• [WORK INSTRUCTION]
Look below for the line that has "The size of". Set down the lines from there through the line that has "The second view lost the fraise", exactly as written.

• [SUPPLIED INFORMATION]

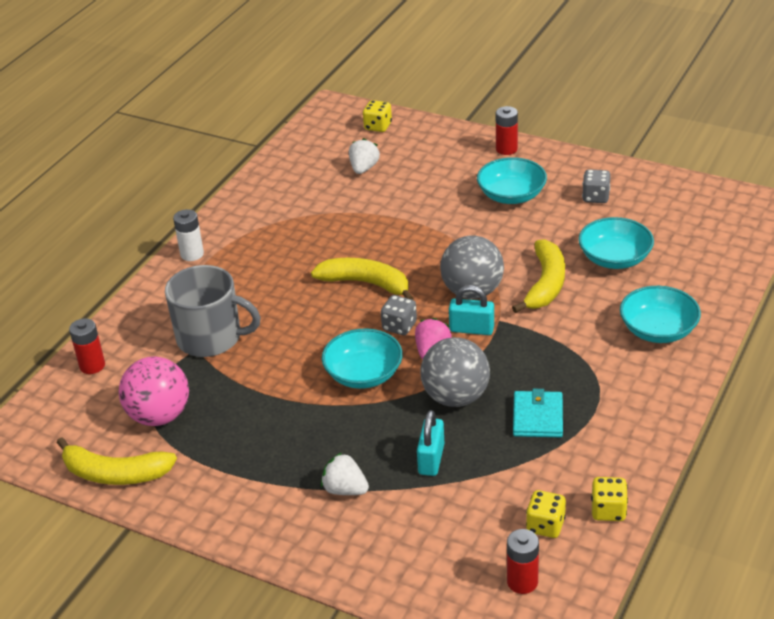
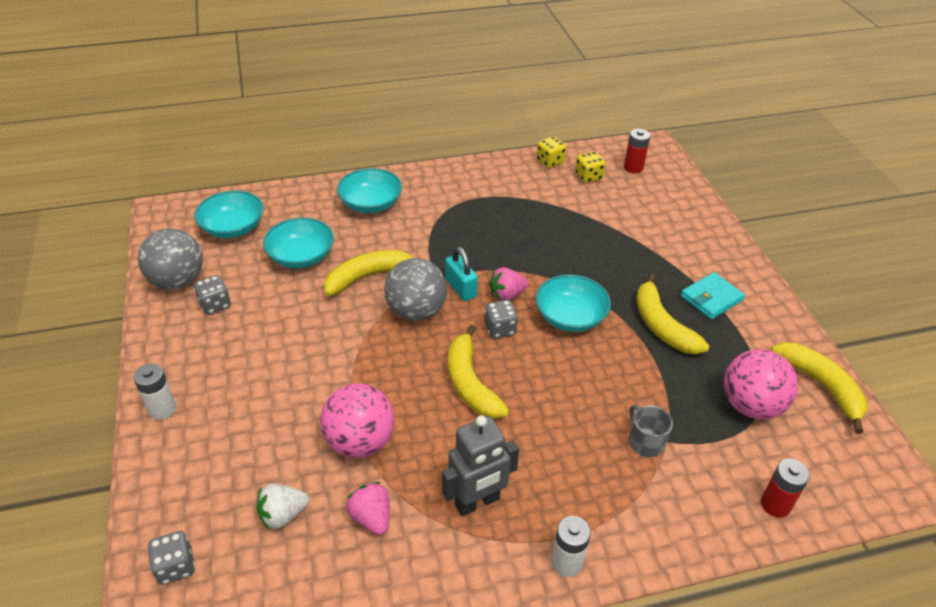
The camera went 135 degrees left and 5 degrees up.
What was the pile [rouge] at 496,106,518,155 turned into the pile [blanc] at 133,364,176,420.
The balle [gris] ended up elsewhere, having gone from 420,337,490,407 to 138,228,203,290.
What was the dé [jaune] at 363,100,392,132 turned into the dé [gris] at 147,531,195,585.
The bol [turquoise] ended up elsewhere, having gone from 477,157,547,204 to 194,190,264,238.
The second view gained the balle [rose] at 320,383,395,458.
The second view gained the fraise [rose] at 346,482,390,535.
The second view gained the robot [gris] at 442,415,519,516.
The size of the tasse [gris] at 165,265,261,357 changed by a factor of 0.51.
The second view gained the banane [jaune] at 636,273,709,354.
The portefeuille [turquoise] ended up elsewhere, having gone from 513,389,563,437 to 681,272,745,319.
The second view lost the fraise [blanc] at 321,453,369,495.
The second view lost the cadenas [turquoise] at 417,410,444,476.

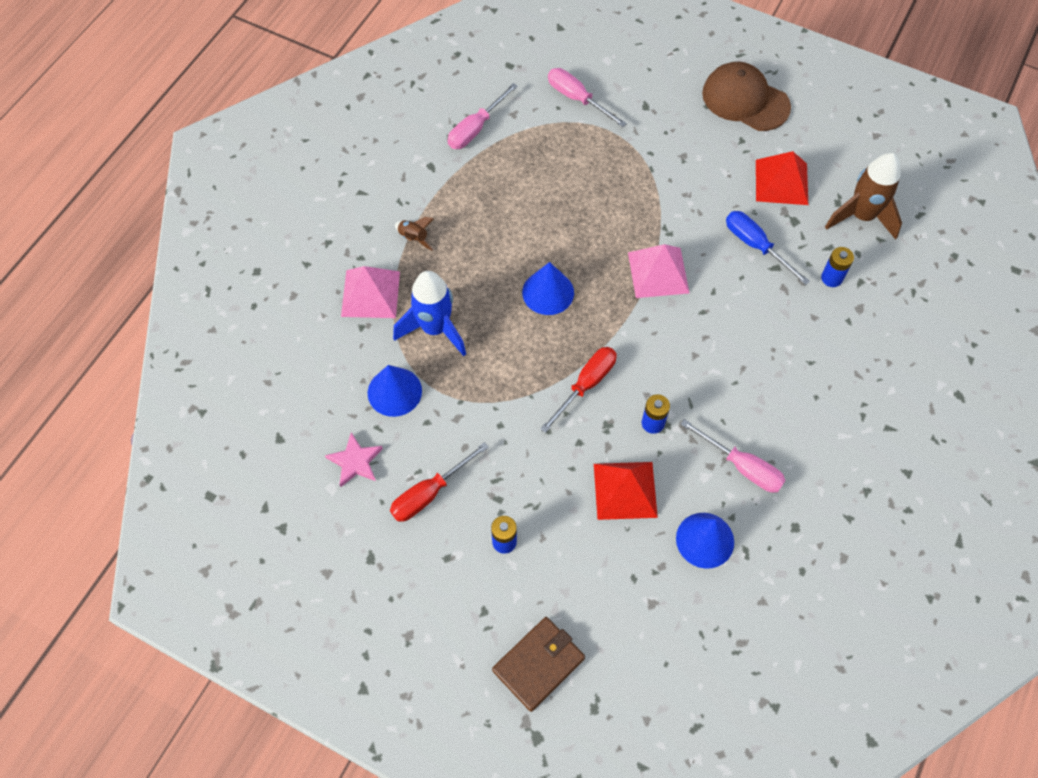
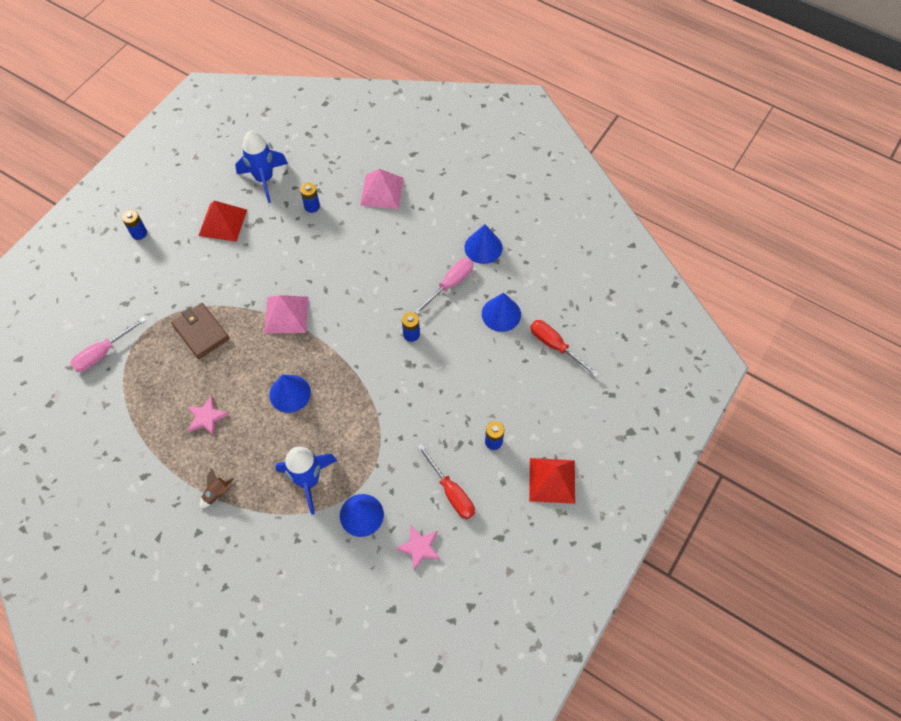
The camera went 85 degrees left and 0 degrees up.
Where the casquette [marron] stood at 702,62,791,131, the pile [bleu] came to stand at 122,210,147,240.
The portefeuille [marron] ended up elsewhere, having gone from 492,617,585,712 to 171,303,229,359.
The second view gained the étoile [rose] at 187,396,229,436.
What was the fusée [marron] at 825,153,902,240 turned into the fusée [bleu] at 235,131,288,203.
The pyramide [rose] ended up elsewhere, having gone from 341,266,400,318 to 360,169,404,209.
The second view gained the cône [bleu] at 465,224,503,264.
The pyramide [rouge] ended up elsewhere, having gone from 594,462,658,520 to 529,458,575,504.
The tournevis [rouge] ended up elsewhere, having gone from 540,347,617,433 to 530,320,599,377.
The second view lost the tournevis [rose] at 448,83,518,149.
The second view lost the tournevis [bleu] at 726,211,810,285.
---
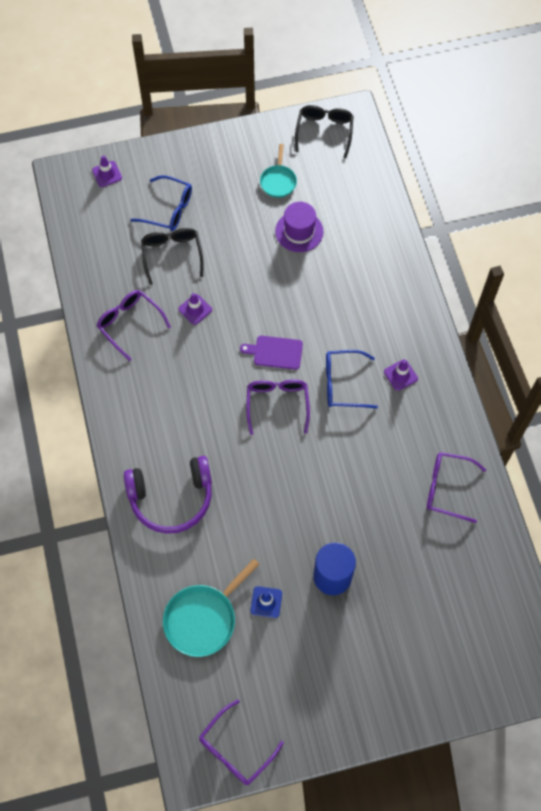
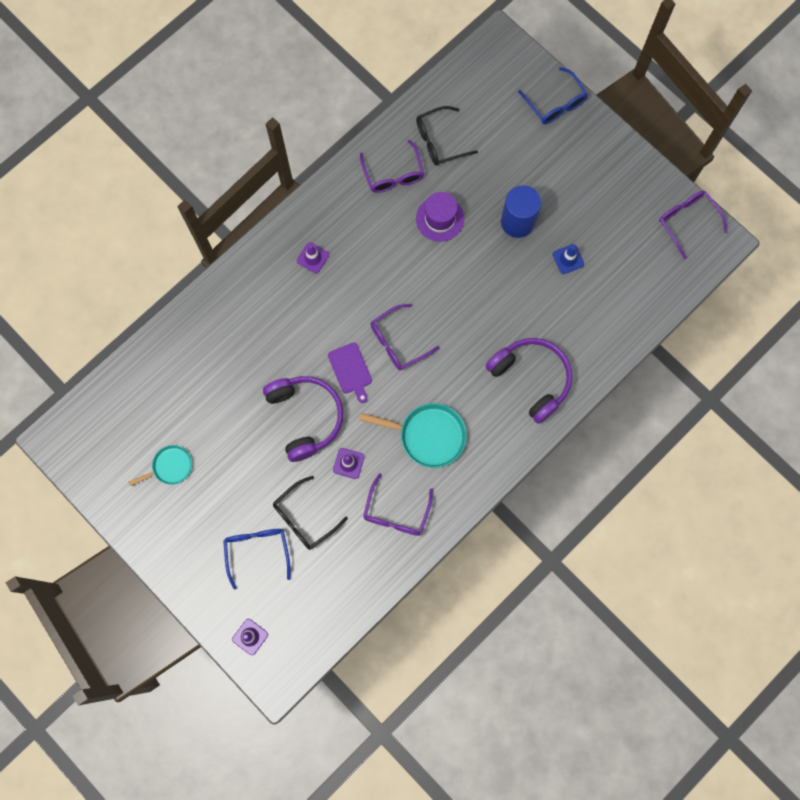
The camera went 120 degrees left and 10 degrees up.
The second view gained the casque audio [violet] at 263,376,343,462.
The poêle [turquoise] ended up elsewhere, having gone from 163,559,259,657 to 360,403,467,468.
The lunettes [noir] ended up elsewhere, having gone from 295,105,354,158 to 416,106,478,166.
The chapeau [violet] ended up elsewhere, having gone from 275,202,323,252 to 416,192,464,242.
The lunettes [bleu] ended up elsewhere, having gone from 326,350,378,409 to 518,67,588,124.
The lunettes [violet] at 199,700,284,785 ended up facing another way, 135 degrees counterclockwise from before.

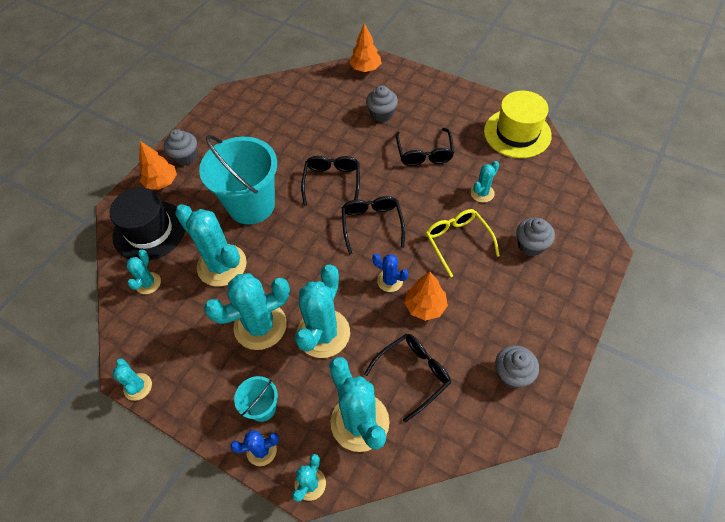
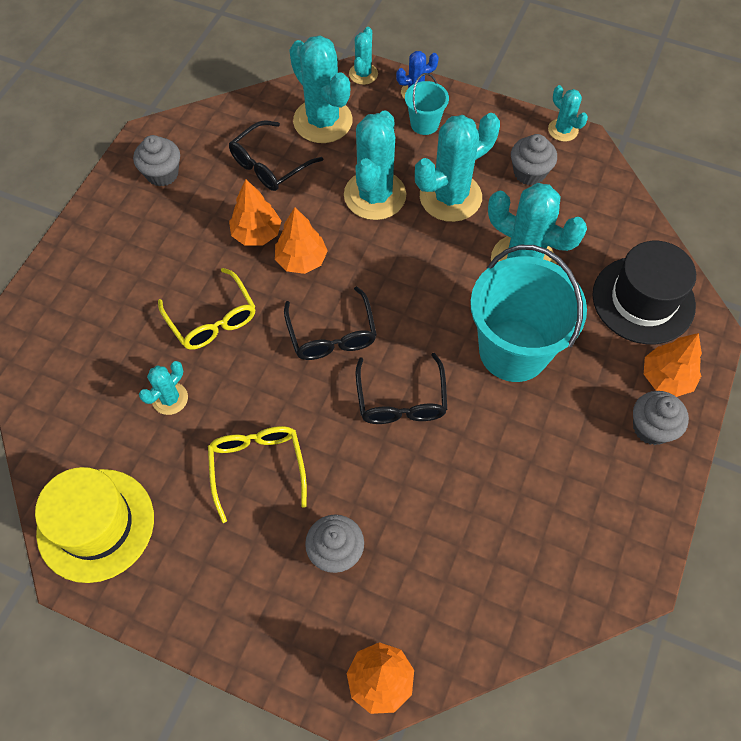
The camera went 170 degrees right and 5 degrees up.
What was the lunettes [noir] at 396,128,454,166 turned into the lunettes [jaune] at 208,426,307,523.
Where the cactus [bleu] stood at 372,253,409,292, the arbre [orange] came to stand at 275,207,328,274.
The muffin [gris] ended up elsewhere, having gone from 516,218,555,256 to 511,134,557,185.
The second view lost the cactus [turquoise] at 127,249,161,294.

• [OUTPUT]
The size of the tasse [gris] at 165,265,261,357 changed by a factor of 0.51.
The second view gained the banane [jaune] at 636,273,709,354.
The portefeuille [turquoise] ended up elsewhere, having gone from 513,389,563,437 to 681,272,745,319.
The second view lost the fraise [blanc] at 321,453,369,495.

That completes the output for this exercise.